# What you need to do
Locate, in the data below, the line that contains "TFT3: ILI9341 -> ST7789" and the line that contains "TFT3 pin RES: D4 -> D10"; reproduce exactly those two lines and every line between them, nothing more.

# Dataset excerpts
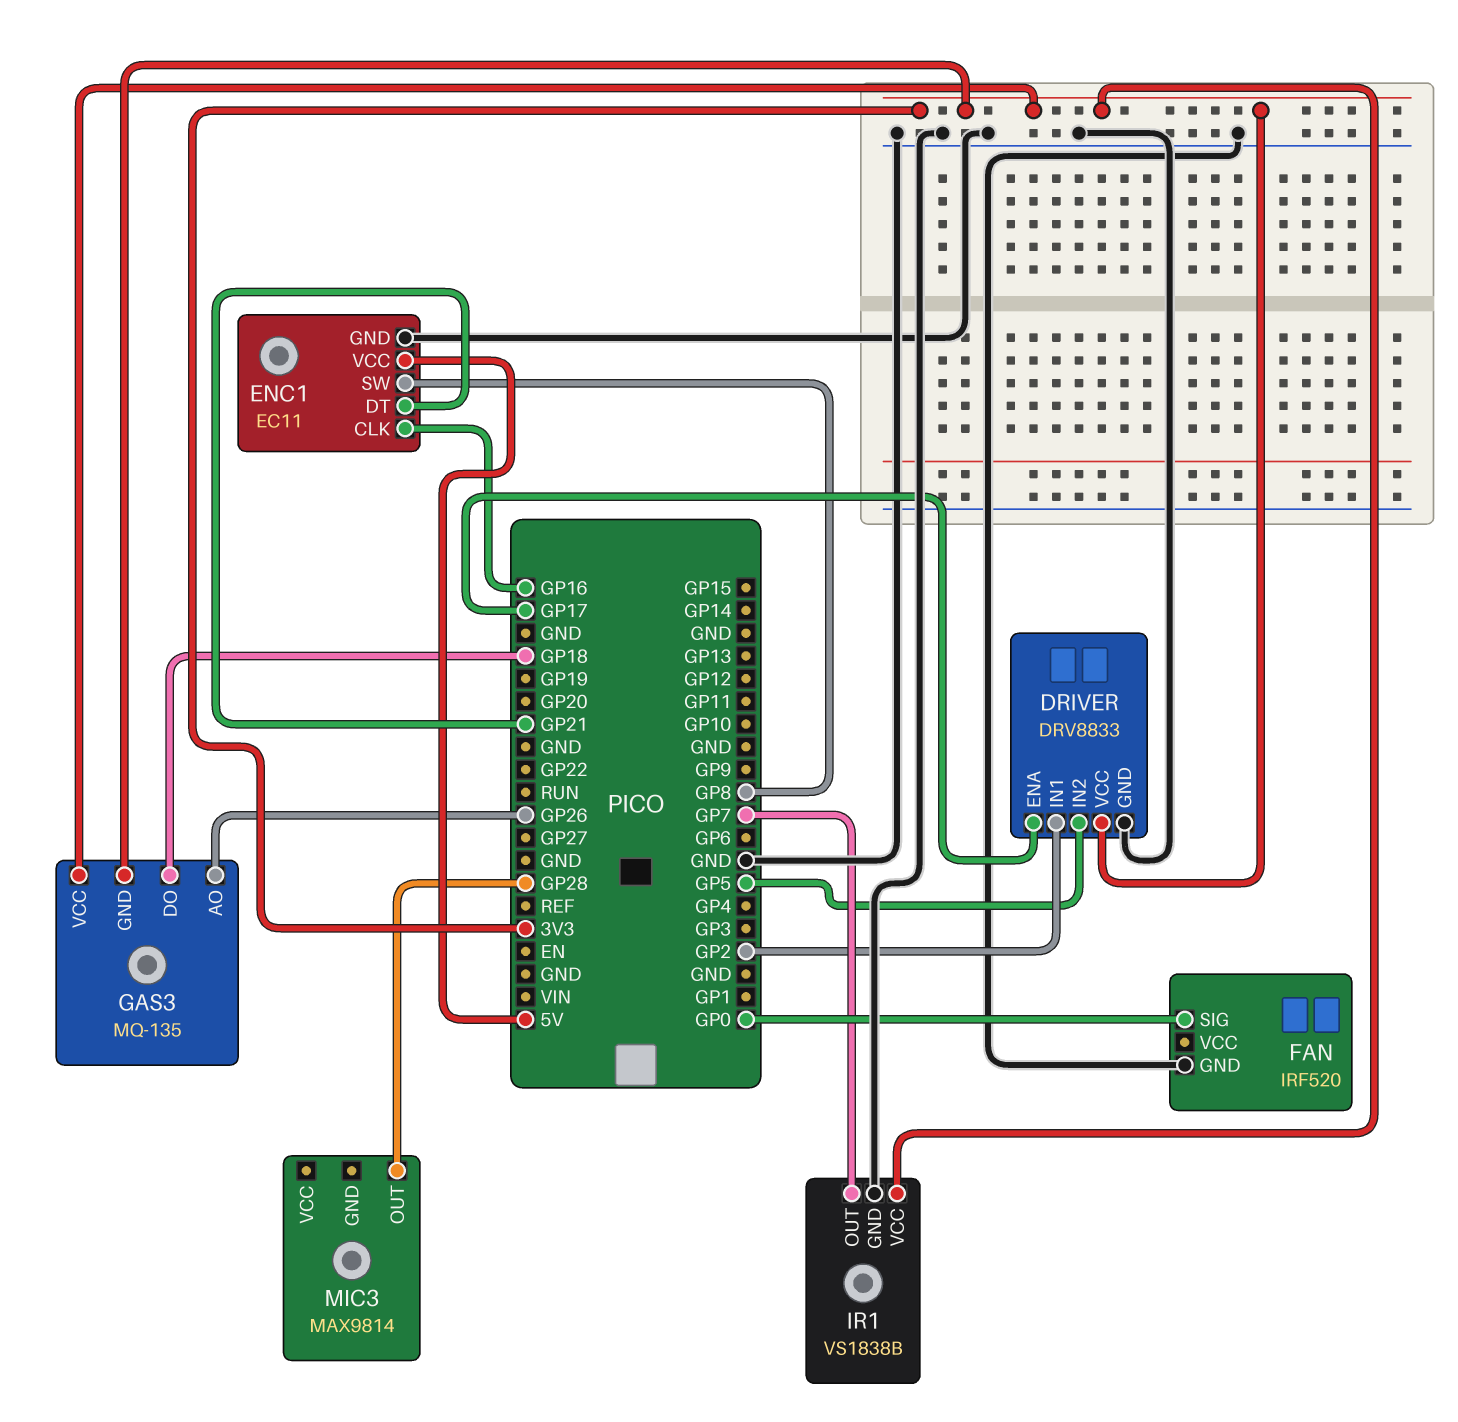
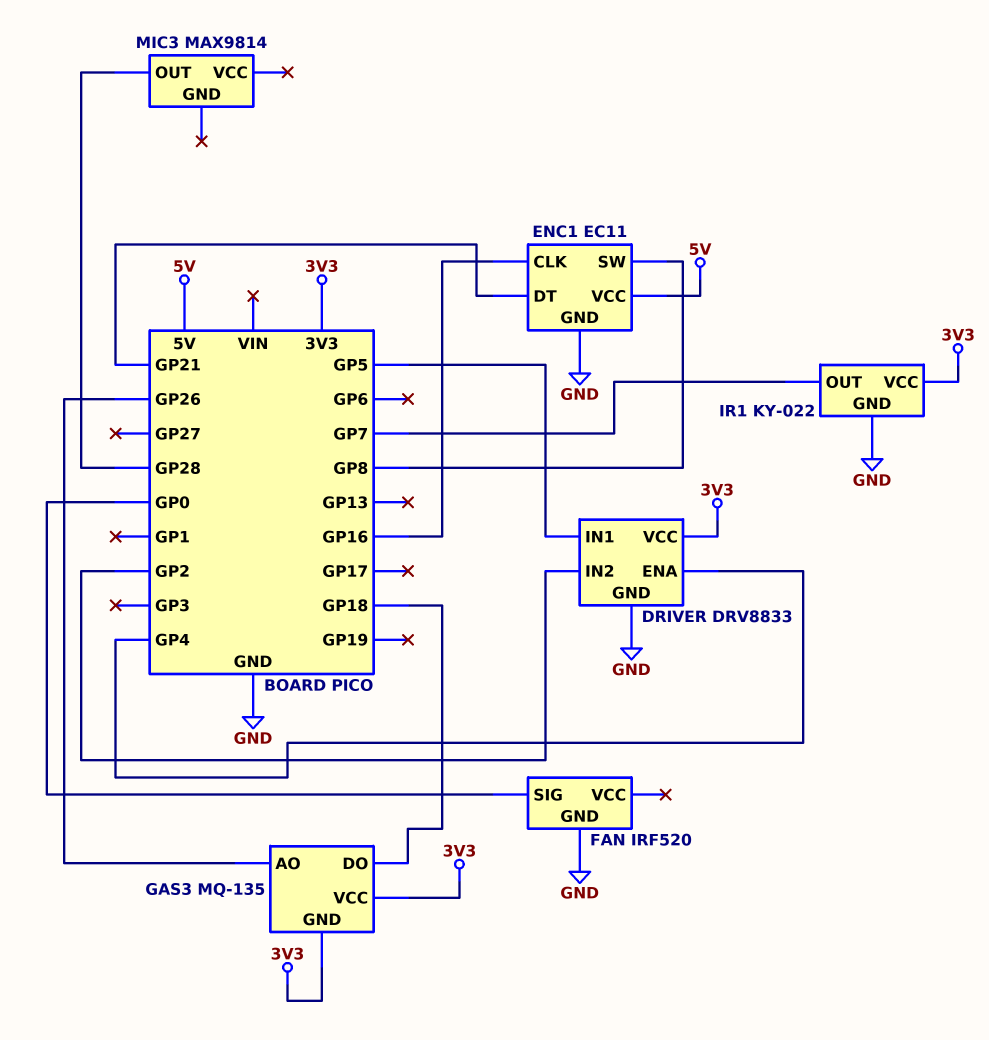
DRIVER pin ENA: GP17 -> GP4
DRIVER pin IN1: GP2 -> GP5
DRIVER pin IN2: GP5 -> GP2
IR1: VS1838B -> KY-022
...
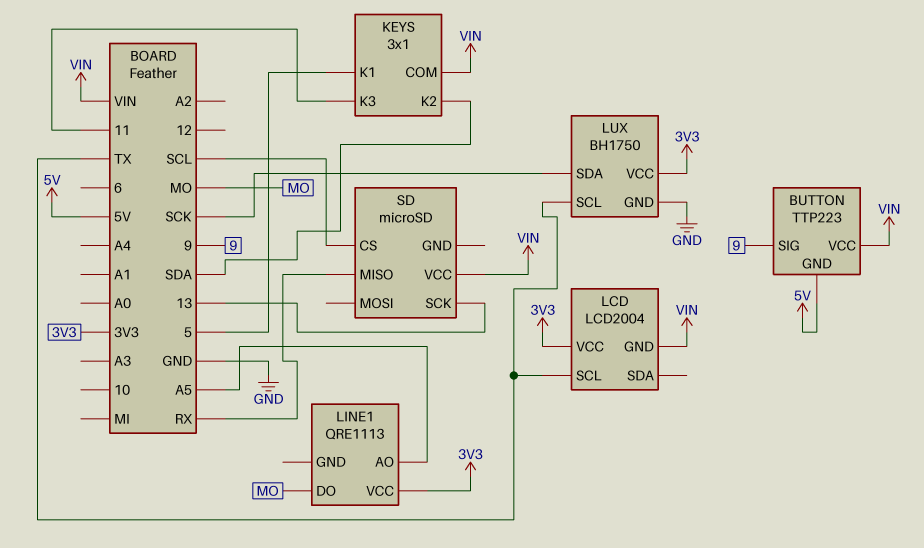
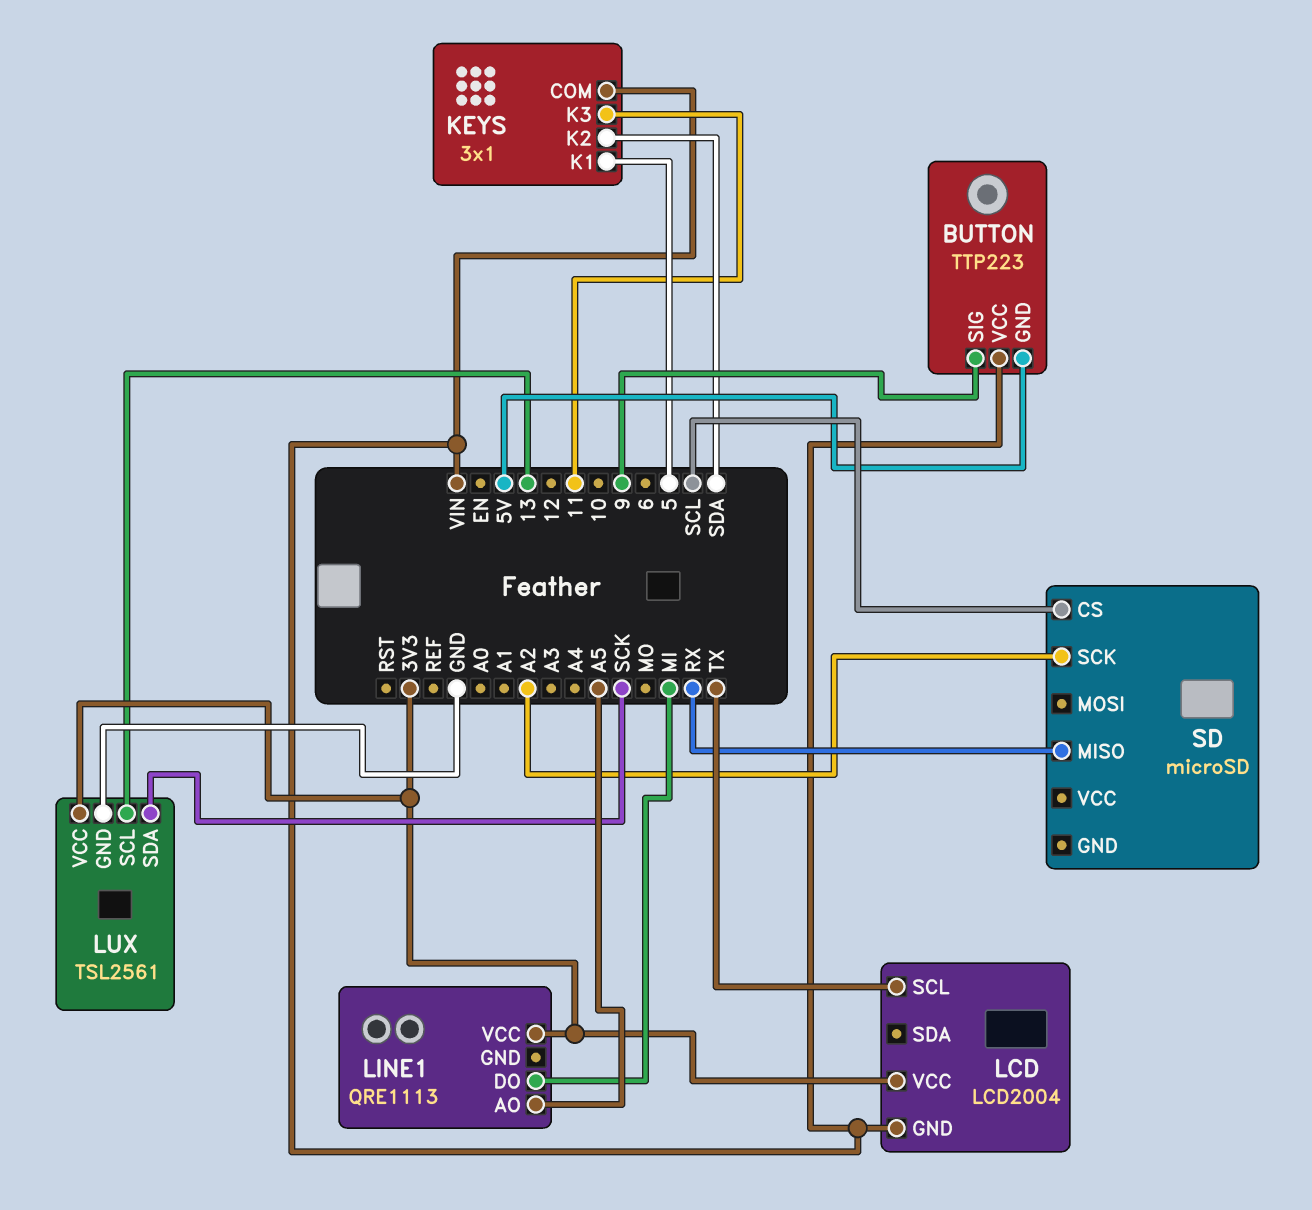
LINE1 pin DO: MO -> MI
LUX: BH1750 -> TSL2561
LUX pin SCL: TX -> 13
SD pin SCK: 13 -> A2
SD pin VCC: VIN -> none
==
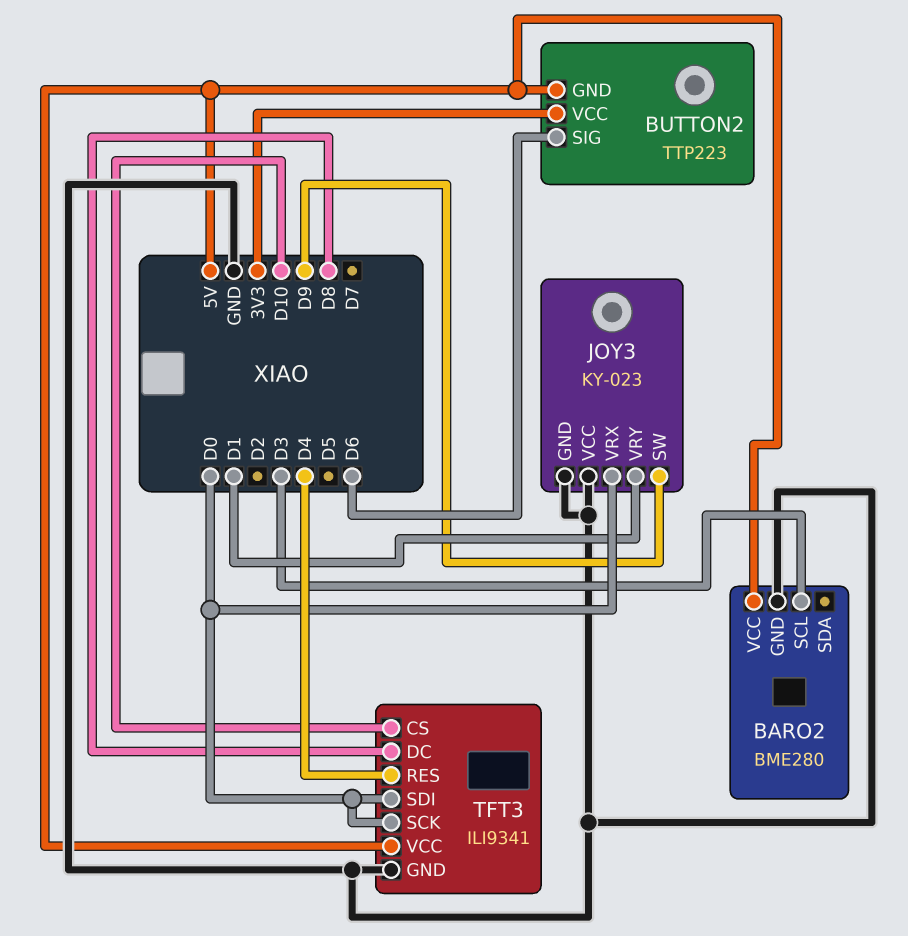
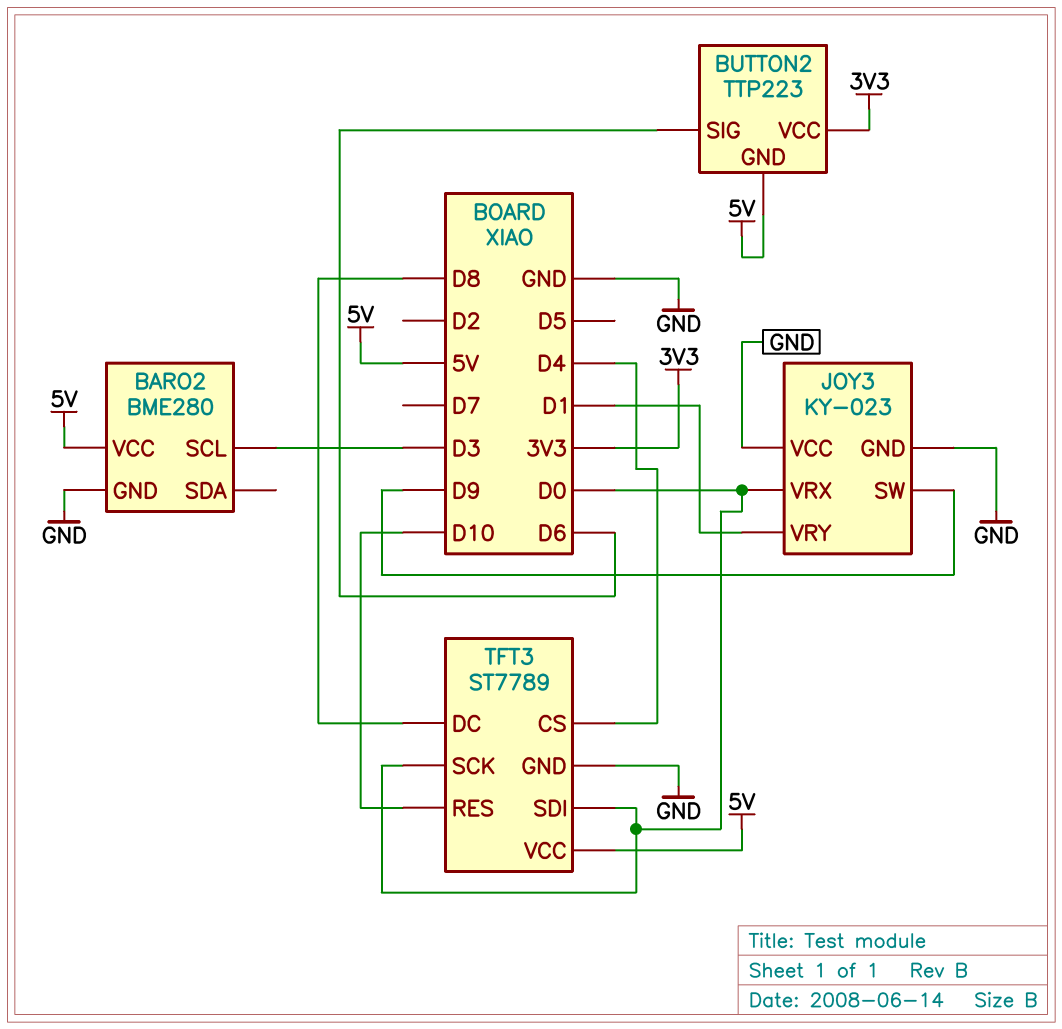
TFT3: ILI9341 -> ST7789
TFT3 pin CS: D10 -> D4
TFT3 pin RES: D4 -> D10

# Answer area
TFT3: ILI9341 -> ST7789
TFT3 pin CS: D10 -> D4
TFT3 pin RES: D4 -> D10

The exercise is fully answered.